··· DATASET RECORDS ···

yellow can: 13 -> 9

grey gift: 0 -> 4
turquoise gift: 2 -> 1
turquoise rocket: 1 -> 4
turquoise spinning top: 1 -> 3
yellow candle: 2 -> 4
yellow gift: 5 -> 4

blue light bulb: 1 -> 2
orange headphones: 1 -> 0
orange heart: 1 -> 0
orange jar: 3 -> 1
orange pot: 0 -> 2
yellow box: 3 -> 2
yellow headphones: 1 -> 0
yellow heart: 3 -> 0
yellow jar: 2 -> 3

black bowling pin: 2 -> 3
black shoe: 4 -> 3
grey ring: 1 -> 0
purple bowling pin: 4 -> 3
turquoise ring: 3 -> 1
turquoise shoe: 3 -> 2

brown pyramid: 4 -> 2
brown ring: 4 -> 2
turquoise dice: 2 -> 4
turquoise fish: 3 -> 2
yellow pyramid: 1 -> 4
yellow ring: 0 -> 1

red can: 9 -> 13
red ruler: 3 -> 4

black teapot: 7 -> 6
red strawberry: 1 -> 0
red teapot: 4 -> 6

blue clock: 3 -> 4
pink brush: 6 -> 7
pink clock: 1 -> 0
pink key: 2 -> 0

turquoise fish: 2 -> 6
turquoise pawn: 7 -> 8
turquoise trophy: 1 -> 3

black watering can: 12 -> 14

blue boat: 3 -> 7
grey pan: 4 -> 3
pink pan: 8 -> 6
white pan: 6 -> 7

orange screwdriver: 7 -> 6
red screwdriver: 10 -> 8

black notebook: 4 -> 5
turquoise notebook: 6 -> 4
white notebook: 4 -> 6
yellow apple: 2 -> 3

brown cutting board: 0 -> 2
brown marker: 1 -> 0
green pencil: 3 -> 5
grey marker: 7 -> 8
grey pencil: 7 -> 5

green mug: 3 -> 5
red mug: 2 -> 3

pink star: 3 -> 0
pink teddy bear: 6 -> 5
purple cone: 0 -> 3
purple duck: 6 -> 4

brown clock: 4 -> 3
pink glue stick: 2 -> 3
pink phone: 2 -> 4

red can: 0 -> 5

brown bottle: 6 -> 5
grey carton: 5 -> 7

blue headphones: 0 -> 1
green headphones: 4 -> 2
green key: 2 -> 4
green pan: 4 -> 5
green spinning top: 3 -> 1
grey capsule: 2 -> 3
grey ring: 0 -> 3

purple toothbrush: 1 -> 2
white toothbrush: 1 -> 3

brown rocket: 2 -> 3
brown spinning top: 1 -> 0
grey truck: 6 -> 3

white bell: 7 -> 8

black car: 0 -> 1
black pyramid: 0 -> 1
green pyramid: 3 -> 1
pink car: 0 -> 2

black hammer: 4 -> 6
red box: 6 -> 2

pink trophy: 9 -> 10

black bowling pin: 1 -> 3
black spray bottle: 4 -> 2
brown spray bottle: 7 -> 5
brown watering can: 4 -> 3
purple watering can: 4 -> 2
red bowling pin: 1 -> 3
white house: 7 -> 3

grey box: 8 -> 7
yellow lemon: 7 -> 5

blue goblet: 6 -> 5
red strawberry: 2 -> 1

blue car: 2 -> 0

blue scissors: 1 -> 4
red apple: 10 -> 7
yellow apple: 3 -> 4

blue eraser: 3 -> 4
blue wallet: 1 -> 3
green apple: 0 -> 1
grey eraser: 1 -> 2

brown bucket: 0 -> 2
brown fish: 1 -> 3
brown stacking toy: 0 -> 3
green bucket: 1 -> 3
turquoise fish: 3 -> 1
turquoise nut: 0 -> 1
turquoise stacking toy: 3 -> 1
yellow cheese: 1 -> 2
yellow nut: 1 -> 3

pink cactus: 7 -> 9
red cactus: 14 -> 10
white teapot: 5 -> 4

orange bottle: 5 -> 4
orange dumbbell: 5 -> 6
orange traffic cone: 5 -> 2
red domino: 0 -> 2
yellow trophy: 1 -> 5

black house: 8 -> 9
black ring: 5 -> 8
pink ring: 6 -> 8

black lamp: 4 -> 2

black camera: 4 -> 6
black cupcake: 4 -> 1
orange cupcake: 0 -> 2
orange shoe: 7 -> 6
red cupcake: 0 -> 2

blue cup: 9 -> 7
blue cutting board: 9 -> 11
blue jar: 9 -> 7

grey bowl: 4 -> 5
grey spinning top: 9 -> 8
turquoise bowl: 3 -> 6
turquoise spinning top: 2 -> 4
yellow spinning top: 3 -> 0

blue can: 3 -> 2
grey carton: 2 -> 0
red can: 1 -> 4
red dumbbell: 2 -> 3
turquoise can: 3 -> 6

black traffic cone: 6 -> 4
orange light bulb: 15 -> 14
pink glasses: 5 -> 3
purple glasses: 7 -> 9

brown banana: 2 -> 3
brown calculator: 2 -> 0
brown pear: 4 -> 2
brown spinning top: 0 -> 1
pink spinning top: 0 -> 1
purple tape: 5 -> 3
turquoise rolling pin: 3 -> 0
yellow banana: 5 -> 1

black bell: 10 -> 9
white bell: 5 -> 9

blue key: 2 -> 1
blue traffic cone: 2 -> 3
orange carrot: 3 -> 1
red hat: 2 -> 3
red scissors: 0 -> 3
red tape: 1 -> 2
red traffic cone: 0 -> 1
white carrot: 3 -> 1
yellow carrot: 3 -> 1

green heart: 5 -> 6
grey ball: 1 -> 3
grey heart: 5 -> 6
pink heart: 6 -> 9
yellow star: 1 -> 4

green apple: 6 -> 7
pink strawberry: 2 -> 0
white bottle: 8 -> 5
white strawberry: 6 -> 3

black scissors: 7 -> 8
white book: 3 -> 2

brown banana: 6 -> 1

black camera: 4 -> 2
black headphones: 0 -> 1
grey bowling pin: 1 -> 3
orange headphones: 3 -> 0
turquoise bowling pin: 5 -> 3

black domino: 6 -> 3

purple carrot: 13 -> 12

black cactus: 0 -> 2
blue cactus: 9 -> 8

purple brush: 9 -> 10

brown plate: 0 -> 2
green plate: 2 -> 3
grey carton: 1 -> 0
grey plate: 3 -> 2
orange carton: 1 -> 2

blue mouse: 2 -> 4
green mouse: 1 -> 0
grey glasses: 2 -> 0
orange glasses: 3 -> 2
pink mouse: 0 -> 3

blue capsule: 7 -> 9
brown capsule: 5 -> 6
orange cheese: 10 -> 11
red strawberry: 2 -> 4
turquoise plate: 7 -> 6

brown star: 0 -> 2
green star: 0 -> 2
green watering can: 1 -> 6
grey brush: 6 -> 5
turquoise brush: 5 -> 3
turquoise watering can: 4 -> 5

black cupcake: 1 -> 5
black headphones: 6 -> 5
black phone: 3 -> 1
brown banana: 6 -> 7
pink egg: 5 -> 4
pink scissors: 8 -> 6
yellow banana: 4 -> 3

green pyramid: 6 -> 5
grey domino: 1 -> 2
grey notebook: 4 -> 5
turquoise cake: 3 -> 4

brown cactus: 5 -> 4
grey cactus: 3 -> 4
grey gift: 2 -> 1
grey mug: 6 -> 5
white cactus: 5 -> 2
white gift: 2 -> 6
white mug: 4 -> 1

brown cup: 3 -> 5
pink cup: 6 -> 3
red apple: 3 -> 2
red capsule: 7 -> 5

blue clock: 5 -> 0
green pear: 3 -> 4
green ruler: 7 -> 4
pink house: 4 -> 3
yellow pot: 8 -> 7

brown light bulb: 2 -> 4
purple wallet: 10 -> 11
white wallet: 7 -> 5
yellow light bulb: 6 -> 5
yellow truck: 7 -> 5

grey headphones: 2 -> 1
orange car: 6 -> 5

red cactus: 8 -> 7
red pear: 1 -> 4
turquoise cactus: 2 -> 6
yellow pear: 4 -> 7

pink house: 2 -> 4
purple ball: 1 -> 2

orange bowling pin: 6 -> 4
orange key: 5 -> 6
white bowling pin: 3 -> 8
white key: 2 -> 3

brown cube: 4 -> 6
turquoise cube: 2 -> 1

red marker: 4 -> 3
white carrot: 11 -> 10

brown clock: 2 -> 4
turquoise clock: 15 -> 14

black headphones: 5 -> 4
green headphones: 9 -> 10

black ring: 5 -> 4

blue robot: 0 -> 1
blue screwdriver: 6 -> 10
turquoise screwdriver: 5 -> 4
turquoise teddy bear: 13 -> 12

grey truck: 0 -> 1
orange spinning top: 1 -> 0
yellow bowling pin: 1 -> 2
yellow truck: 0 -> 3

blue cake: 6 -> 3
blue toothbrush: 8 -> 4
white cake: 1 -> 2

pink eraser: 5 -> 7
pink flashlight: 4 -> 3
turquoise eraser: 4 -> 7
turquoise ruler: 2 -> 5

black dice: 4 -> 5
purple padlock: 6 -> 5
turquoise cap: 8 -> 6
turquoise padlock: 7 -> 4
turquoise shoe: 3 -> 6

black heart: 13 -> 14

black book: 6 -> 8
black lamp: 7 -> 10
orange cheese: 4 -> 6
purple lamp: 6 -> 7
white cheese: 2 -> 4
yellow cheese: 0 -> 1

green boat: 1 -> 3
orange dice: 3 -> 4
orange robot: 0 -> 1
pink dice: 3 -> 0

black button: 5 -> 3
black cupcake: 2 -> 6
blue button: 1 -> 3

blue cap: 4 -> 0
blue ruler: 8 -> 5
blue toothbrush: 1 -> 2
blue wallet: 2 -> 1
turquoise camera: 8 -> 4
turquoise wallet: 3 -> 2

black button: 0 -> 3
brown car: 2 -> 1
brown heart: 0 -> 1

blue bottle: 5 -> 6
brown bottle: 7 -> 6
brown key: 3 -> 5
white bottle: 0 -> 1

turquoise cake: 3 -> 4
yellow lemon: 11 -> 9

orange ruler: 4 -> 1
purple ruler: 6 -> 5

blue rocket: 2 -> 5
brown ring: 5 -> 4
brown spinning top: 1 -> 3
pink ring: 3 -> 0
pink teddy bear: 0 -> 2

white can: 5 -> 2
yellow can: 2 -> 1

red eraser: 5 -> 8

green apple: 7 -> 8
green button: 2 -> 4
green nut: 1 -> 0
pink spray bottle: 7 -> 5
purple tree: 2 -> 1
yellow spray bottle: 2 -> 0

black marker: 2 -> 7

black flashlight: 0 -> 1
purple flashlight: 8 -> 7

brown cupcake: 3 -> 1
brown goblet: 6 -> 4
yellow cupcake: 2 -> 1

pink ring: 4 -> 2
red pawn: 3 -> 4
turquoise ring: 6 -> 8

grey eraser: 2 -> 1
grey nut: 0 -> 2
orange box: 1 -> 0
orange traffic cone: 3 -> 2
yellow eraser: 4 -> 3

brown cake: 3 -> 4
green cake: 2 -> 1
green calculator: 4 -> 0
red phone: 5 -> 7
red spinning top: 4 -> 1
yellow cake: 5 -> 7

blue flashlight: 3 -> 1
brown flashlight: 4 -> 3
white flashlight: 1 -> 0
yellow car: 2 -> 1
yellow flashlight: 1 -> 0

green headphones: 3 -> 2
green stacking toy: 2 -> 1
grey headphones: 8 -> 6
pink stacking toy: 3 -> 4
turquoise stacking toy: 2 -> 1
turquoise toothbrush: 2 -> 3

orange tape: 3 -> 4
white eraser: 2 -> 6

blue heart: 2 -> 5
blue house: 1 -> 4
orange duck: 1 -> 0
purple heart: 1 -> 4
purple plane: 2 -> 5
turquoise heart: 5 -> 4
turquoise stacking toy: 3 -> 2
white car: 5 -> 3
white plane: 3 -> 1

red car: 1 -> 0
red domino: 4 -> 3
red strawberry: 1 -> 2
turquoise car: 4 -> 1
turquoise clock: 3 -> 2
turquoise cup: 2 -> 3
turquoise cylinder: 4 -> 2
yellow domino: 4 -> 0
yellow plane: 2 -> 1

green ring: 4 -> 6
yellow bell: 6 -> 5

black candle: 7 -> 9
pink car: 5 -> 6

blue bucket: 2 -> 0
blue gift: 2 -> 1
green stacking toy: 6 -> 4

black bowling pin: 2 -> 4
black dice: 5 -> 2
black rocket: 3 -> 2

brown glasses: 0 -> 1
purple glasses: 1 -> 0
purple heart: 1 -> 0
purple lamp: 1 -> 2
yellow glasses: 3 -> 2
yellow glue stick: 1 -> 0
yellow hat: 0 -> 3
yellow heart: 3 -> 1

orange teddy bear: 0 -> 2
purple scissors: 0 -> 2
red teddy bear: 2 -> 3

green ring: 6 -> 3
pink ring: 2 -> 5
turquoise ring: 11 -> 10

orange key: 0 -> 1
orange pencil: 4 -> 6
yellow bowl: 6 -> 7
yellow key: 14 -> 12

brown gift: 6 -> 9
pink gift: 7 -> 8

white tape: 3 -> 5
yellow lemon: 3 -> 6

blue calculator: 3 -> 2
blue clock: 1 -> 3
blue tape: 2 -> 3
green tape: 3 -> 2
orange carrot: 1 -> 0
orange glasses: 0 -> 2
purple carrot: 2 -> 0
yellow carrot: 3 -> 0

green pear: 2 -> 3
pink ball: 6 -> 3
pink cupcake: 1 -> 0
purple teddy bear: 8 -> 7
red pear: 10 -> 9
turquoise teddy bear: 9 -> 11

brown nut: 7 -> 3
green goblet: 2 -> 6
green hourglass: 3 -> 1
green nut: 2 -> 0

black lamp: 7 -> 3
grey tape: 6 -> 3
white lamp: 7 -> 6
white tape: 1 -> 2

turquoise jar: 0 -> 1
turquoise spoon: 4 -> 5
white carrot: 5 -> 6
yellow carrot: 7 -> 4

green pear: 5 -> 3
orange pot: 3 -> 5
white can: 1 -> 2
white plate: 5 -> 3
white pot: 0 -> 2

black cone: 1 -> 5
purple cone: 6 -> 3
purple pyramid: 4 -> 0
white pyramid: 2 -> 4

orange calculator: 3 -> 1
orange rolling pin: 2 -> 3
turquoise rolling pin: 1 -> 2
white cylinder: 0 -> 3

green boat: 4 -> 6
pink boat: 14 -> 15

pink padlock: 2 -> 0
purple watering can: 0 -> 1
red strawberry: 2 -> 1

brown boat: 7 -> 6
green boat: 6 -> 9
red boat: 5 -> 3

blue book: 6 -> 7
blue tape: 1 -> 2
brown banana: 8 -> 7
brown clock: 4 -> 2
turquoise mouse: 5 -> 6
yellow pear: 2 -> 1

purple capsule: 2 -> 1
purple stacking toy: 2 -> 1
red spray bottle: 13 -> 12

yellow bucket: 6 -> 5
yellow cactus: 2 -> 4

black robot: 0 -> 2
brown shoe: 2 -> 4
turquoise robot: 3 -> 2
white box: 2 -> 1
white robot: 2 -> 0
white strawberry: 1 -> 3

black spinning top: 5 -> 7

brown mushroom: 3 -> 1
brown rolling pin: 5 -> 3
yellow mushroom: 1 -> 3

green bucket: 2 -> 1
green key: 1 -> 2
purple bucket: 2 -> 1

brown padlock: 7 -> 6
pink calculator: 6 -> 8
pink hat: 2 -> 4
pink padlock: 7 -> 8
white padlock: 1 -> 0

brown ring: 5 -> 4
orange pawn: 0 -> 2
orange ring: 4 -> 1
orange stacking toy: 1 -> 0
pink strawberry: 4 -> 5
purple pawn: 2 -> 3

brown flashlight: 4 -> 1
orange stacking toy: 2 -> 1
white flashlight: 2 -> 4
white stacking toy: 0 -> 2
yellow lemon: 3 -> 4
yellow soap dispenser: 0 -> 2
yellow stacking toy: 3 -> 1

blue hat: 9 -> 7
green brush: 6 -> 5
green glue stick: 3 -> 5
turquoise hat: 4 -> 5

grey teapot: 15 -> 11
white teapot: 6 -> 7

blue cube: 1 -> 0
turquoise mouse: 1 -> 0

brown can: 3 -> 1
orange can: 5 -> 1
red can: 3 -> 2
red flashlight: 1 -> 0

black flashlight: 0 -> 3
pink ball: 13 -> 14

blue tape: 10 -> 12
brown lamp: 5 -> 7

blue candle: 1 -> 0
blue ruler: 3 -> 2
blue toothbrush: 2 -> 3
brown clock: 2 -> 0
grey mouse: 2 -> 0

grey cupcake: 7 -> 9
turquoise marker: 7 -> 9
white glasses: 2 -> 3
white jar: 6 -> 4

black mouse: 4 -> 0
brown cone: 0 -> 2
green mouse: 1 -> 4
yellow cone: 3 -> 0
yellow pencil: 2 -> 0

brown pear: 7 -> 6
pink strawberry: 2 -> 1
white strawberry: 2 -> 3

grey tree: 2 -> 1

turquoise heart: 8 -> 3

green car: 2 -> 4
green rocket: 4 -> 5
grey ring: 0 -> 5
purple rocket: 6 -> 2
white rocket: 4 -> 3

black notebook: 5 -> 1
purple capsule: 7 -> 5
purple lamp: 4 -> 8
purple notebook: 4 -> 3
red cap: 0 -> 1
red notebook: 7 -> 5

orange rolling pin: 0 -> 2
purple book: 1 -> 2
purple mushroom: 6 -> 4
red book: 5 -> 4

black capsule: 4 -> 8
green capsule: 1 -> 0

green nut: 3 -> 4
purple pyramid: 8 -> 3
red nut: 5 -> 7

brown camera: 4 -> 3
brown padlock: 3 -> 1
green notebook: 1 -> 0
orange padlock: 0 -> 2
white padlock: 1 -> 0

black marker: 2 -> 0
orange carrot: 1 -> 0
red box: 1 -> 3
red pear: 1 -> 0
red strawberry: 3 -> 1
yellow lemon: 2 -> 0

···

DIRECTIONS FOR THIS TASK: Your answer should be the exact lines above from the one with "turquoise plate: 7 -> 6" through the one with "pink scissors: 8 -> 6", both included, and nothing besides.

OUTPUT OF THE EXERCISE:
turquoise plate: 7 -> 6

brown star: 0 -> 2
green star: 0 -> 2
green watering can: 1 -> 6
grey brush: 6 -> 5
turquoise brush: 5 -> 3
turquoise watering can: 4 -> 5

black cupcake: 1 -> 5
black headphones: 6 -> 5
black phone: 3 -> 1
brown banana: 6 -> 7
pink egg: 5 -> 4
pink scissors: 8 -> 6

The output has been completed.